[What is needed] The material below holds pictures; leave them out and reproduce exactly the lines from the one with "none -> orange brick I10 level 1" through the one with "white brick C1", inclusive.

[Stored data]
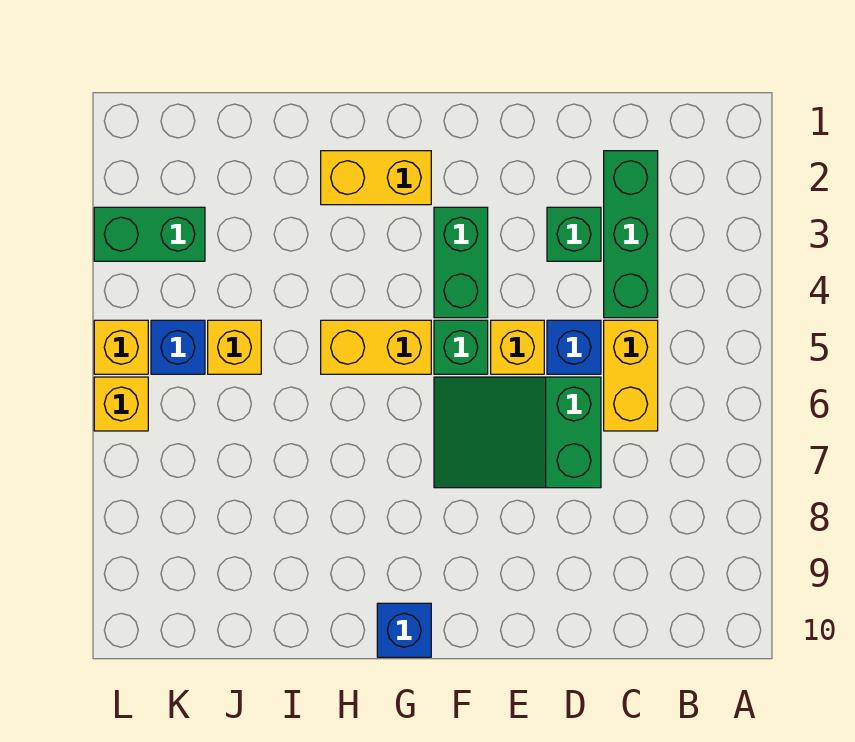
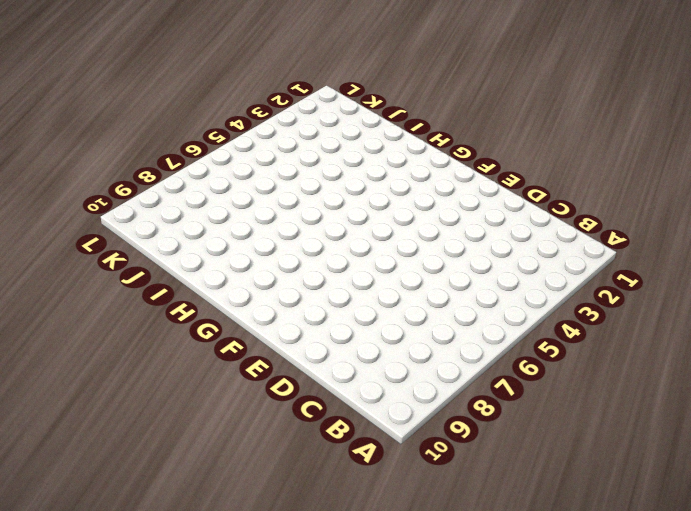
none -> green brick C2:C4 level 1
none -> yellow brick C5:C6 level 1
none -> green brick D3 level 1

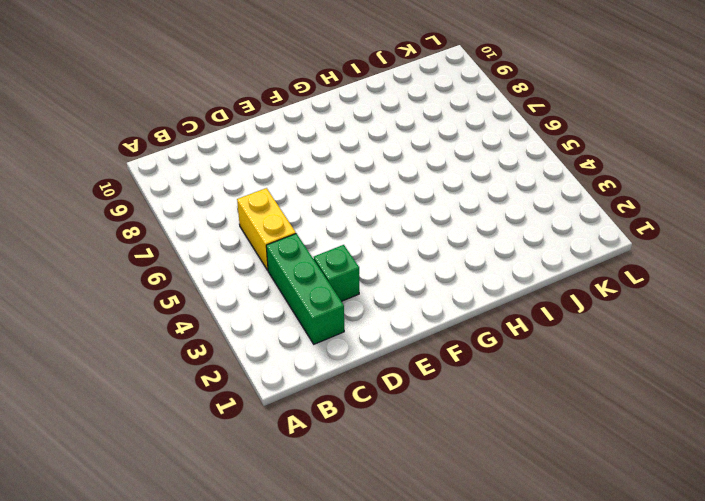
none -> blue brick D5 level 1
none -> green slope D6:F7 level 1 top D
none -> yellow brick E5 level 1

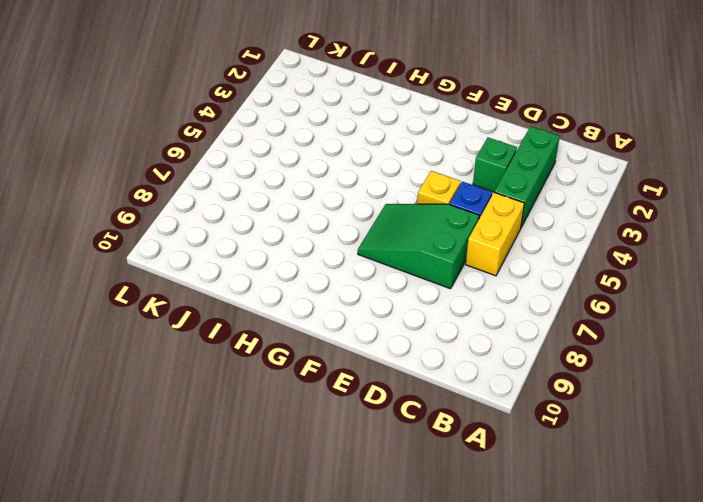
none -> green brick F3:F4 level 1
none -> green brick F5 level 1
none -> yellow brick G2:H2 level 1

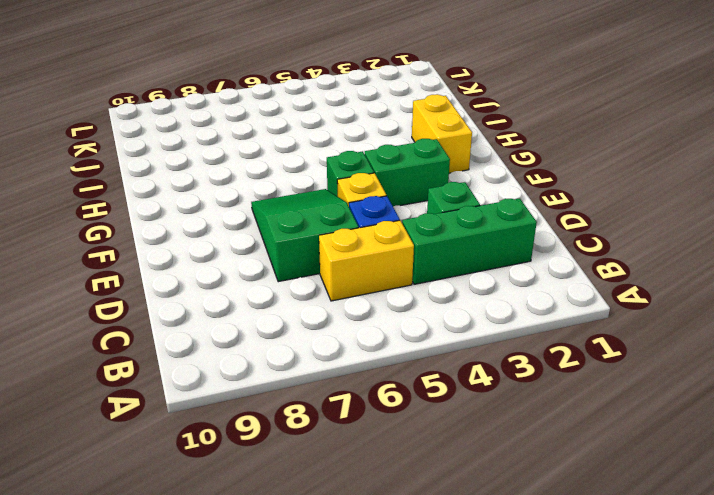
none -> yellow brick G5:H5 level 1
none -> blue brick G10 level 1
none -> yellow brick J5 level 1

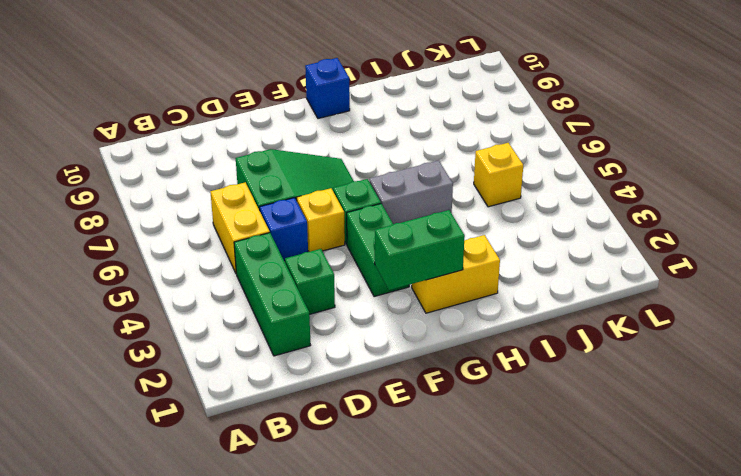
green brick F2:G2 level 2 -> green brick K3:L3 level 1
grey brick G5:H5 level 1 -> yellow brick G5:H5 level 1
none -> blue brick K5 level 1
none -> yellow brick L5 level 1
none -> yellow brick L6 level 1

--

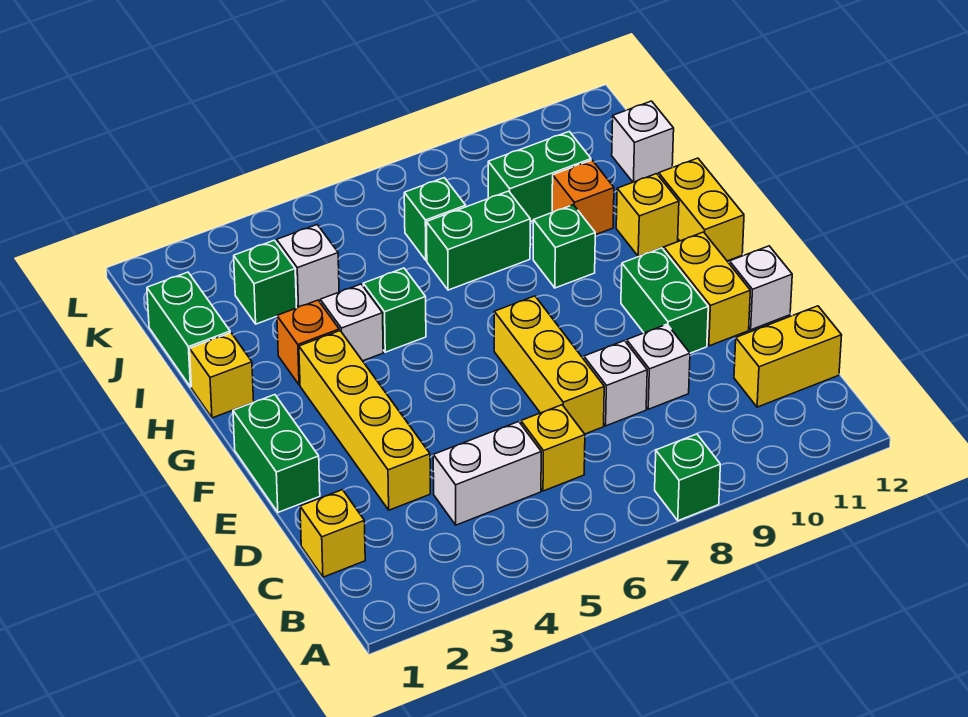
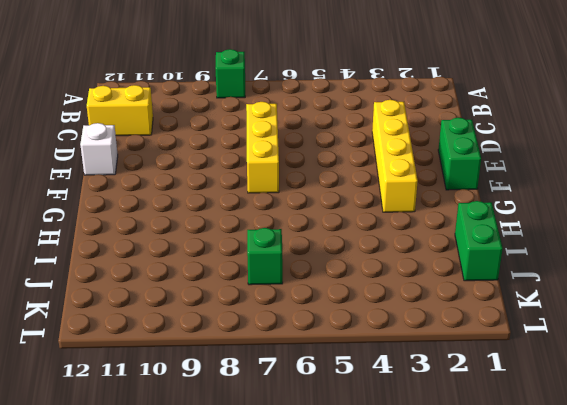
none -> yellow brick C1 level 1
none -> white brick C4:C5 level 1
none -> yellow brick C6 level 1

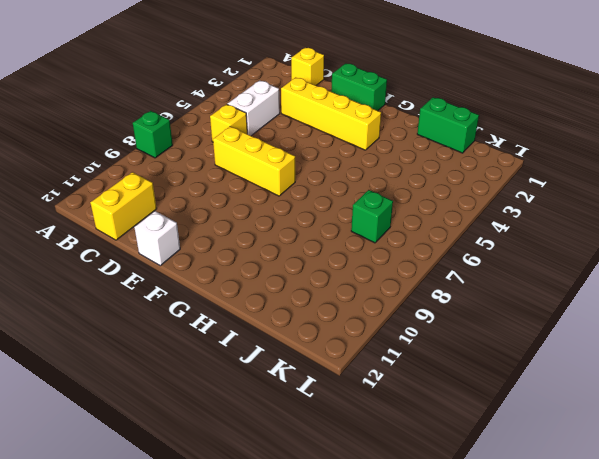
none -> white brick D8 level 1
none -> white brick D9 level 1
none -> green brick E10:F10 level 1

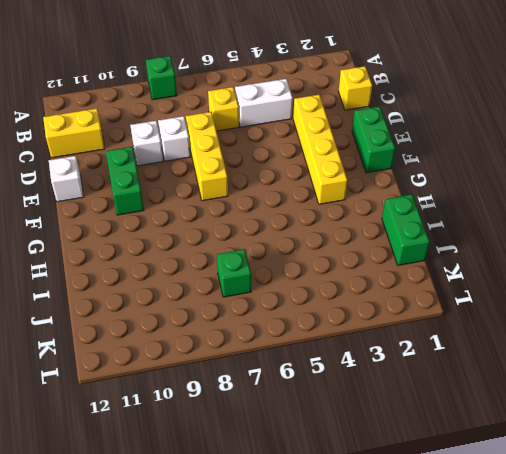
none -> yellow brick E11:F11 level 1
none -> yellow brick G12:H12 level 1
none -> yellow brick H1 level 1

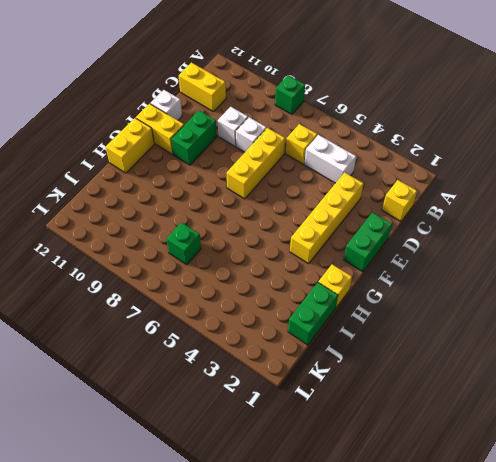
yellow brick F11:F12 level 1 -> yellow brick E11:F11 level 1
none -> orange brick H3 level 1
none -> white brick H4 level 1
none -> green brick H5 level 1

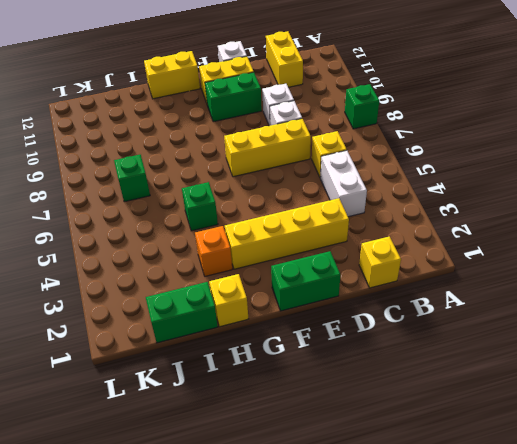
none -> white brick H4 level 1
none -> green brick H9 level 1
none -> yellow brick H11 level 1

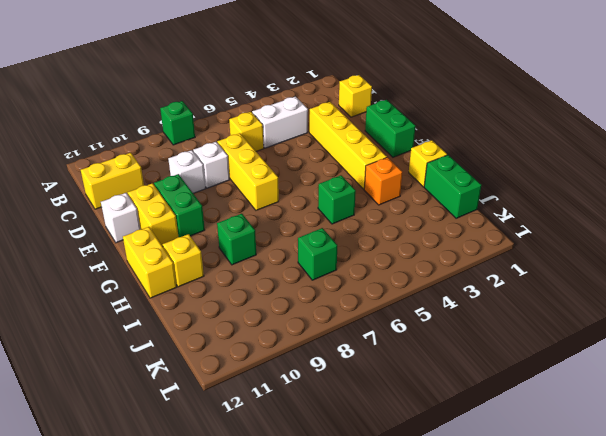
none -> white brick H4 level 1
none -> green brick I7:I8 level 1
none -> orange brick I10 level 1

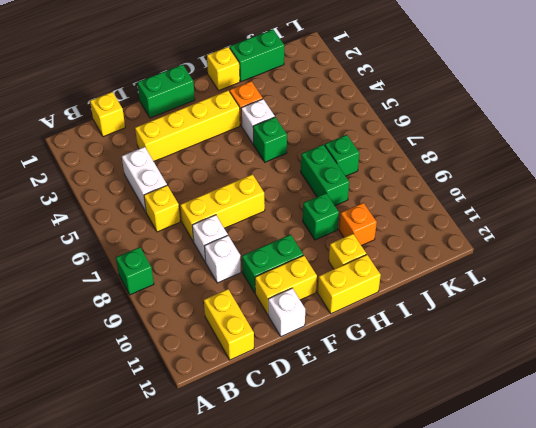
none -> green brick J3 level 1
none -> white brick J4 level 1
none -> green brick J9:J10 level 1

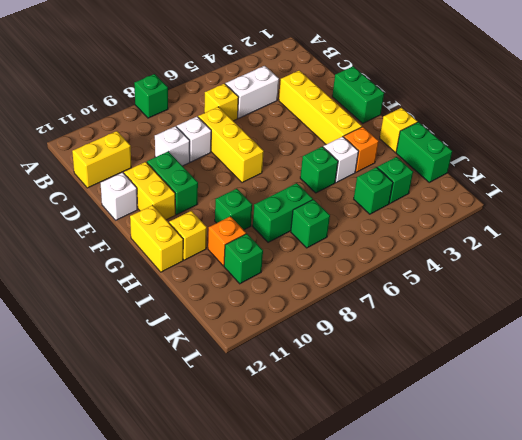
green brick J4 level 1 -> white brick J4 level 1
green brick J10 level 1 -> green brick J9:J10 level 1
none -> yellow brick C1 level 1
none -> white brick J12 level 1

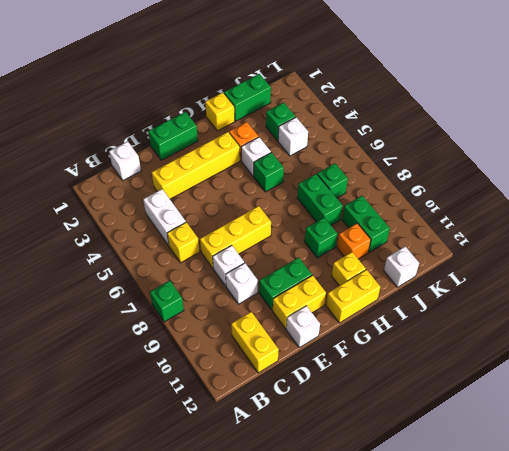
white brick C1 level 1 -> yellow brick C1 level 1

[Answer to this task]
none -> orange brick I10 level 1

none -> green brick J3 level 1
none -> white brick J4 level 1
none -> green brick J9:J10 level 1

green brick J4 level 1 -> white brick J4 level 1
green brick J10 level 1 -> green brick J9:J10 level 1
none -> yellow brick C1 level 1
none -> white brick J12 level 1

white brick C1 level 1 -> yellow brick C1 level 1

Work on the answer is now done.